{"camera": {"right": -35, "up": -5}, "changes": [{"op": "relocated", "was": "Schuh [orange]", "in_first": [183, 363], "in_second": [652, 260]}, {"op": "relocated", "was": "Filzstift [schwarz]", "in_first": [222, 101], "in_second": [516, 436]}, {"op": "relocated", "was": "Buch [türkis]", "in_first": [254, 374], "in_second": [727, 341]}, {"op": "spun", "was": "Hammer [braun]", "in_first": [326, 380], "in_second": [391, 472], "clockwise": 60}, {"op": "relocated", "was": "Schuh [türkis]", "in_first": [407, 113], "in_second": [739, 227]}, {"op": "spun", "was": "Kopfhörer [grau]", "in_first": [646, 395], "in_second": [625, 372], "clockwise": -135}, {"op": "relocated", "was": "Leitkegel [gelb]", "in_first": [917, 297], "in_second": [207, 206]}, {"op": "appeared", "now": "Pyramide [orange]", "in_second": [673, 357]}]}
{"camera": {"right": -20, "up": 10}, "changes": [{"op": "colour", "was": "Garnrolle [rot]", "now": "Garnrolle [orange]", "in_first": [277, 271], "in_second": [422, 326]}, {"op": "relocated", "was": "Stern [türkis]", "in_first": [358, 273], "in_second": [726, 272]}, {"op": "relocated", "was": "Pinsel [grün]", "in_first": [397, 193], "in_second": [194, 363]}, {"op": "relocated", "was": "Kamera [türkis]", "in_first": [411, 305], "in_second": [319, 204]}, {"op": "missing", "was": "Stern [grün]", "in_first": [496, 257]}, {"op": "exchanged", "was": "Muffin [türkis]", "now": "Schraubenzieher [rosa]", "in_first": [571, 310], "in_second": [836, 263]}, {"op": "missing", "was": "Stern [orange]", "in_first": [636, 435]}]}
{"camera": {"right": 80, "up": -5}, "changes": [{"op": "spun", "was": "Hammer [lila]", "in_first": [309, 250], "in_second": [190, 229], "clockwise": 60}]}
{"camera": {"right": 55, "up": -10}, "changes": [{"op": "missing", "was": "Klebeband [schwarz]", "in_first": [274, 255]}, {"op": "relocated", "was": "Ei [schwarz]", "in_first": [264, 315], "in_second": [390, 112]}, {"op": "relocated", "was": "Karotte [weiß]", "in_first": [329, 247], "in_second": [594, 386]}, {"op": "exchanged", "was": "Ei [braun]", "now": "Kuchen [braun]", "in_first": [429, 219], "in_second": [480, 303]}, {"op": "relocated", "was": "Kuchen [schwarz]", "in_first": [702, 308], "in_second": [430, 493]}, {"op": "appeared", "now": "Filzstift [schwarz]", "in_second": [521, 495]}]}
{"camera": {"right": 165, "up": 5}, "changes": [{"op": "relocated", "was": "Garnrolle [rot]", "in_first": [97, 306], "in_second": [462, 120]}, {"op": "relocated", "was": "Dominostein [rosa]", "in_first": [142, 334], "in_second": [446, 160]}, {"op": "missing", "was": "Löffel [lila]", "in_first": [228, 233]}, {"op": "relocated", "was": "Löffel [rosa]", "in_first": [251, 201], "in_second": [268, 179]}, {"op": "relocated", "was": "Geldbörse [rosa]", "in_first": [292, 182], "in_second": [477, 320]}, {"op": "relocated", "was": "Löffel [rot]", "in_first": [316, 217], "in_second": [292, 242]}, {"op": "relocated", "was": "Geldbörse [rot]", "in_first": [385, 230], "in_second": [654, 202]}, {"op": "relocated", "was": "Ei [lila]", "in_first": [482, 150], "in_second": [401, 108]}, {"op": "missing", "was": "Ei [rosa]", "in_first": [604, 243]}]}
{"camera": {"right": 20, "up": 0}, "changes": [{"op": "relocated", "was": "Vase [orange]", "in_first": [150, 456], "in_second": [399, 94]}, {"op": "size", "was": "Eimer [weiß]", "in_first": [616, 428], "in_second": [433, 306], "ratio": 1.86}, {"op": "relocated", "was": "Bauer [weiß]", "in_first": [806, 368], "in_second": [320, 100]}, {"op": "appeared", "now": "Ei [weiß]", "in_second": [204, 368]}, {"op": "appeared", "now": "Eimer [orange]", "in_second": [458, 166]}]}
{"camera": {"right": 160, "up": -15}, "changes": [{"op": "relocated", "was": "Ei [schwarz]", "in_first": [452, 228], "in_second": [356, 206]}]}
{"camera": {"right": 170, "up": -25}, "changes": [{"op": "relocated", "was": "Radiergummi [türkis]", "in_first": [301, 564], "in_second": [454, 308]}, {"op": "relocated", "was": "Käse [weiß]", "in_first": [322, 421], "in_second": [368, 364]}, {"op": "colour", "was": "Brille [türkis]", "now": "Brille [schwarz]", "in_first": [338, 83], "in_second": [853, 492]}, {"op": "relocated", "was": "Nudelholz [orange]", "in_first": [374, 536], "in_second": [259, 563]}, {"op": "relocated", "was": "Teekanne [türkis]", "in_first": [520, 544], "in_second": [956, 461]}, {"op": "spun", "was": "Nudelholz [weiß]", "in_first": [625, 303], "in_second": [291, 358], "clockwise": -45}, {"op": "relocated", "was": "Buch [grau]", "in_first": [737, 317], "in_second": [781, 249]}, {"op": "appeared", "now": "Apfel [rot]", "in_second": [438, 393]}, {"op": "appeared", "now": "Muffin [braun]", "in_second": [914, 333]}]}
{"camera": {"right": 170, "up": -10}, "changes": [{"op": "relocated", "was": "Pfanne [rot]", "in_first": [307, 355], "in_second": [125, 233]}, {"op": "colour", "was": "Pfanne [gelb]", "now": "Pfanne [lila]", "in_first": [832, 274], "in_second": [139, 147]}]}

§ **What is required**: Given the listing above, print all of it word for word.

§ **Result of the exercise**:
{"camera": {"right": -35, "up": -5}, "changes": [{"op": "relocated", "was": "Schuh [orange]", "in_first": [183, 363], "in_second": [652, 260]}, {"op": "relocated", "was": "Filzstift [schwarz]", "in_first": [222, 101], "in_second": [516, 436]}, {"op": "relocated", "was": "Buch [türkis]", "in_first": [254, 374], "in_second": [727, 341]}, {"op": "spun", "was": "Hammer [braun]", "in_first": [326, 380], "in_second": [391, 472], "clockwise": 60}, {"op": "relocated", "was": "Schuh [türkis]", "in_first": [407, 113], "in_second": [739, 227]}, {"op": "spun", "was": "Kopfhörer [grau]", "in_first": [646, 395], "in_second": [625, 372], "clockwise": -135}, {"op": "relocated", "was": "Leitkegel [gelb]", "in_first": [917, 297], "in_second": [207, 206]}, {"op": "appeared", "now": "Pyramide [orange]", "in_second": [673, 357]}]}
{"camera": {"right": -20, "up": 10}, "changes": [{"op": "colour", "was": "Garnrolle [rot]", "now": "Garnrolle [orange]", "in_first": [277, 271], "in_second": [422, 326]}, {"op": "relocated", "was": "Stern [türkis]", "in_first": [358, 273], "in_second": [726, 272]}, {"op": "relocated", "was": "Pinsel [grün]", "in_first": [397, 193], "in_second": [194, 363]}, {"op": "relocated", "was": "Kamera [türkis]", "in_first": [411, 305], "in_second": [319, 204]}, {"op": "missing", "was": "Stern [grün]", "in_first": [496, 257]}, {"op": "exchanged", "was": "Muffin [türkis]", "now": "Schraubenzieher [rosa]", "in_first": [571, 310], "in_second": [836, 263]}, {"op": "missing", "was": "Stern [orange]", "in_first": [636, 435]}]}
{"camera": {"right": 80, "up": -5}, "changes": [{"op": "spun", "was": "Hammer [lila]", "in_first": [309, 250], "in_second": [190, 229], "clockwise": 60}]}
{"camera": {"right": 55, "up": -10}, "changes": [{"op": "missing", "was": "Klebeband [schwarz]", "in_first": [274, 255]}, {"op": "relocated", "was": "Ei [schwarz]", "in_first": [264, 315], "in_second": [390, 112]}, {"op": "relocated", "was": "Karotte [weiß]", "in_first": [329, 247], "in_second": [594, 386]}, {"op": "exchanged", "was": "Ei [braun]", "now": "Kuchen [braun]", "in_first": [429, 219], "in_second": [480, 303]}, {"op": "relocated", "was": "Kuchen [schwarz]", "in_first": [702, 308], "in_second": [430, 493]}, {"op": "appeared", "now": "Filzstift [schwarz]", "in_second": [521, 495]}]}
{"camera": {"right": 165, "up": 5}, "changes": [{"op": "relocated", "was": "Garnrolle [rot]", "in_first": [97, 306], "in_second": [462, 120]}, {"op": "relocated", "was": "Dominostein [rosa]", "in_first": [142, 334], "in_second": [446, 160]}, {"op": "missing", "was": "Löffel [lila]", "in_first": [228, 233]}, {"op": "relocated", "was": "Löffel [rosa]", "in_first": [251, 201], "in_second": [268, 179]}, {"op": "relocated", "was": "Geldbörse [rosa]", "in_first": [292, 182], "in_second": [477, 320]}, {"op": "relocated", "was": "Löffel [rot]", "in_first": [316, 217], "in_second": [292, 242]}, {"op": "relocated", "was": "Geldbörse [rot]", "in_first": [385, 230], "in_second": [654, 202]}, {"op": "relocated", "was": "Ei [lila]", "in_first": [482, 150], "in_second": [401, 108]}, {"op": "missing", "was": "Ei [rosa]", "in_first": [604, 243]}]}
{"camera": {"right": 20, "up": 0}, "changes": [{"op": "relocated", "was": "Vase [orange]", "in_first": [150, 456], "in_second": [399, 94]}, {"op": "size", "was": "Eimer [weiß]", "in_first": [616, 428], "in_second": [433, 306], "ratio": 1.86}, {"op": "relocated", "was": "Bauer [weiß]", "in_first": [806, 368], "in_second": [320, 100]}, {"op": "appeared", "now": "Ei [weiß]", "in_second": [204, 368]}, {"op": "appeared", "now": "Eimer [orange]", "in_second": [458, 166]}]}
{"camera": {"right": 160, "up": -15}, "changes": [{"op": "relocated", "was": "Ei [schwarz]", "in_first": [452, 228], "in_second": [356, 206]}]}
{"camera": {"right": 170, "up": -25}, "changes": [{"op": "relocated", "was": "Radiergummi [türkis]", "in_first": [301, 564], "in_second": [454, 308]}, {"op": "relocated", "was": "Käse [weiß]", "in_first": [322, 421], "in_second": [368, 364]}, {"op": "colour", "was": "Brille [türkis]", "now": "Brille [schwarz]", "in_first": [338, 83], "in_second": [853, 492]}, {"op": "relocated", "was": "Nudelholz [orange]", "in_first": [374, 536], "in_second": [259, 563]}, {"op": "relocated", "was": "Teekanne [türkis]", "in_first": [520, 544], "in_second": [956, 461]}, {"op": "spun", "was": "Nudelholz [weiß]", "in_first": [625, 303], "in_second": [291, 358], "clockwise": -45}, {"op": "relocated", "was": "Buch [grau]", "in_first": [737, 317], "in_second": [781, 249]}, {"op": "appeared", "now": "Apfel [rot]", "in_second": [438, 393]}, {"op": "appeared", "now": "Muffin [braun]", "in_second": [914, 333]}]}
{"camera": {"right": 170, "up": -10}, "changes": [{"op": "relocated", "was": "Pfanne [rot]", "in_first": [307, 355], "in_second": [125, 233]}, {"op": "colour", "was": "Pfanne [gelb]", "now": "Pfanne [lila]", "in_first": [832, 274], "in_second": [139, 147]}]}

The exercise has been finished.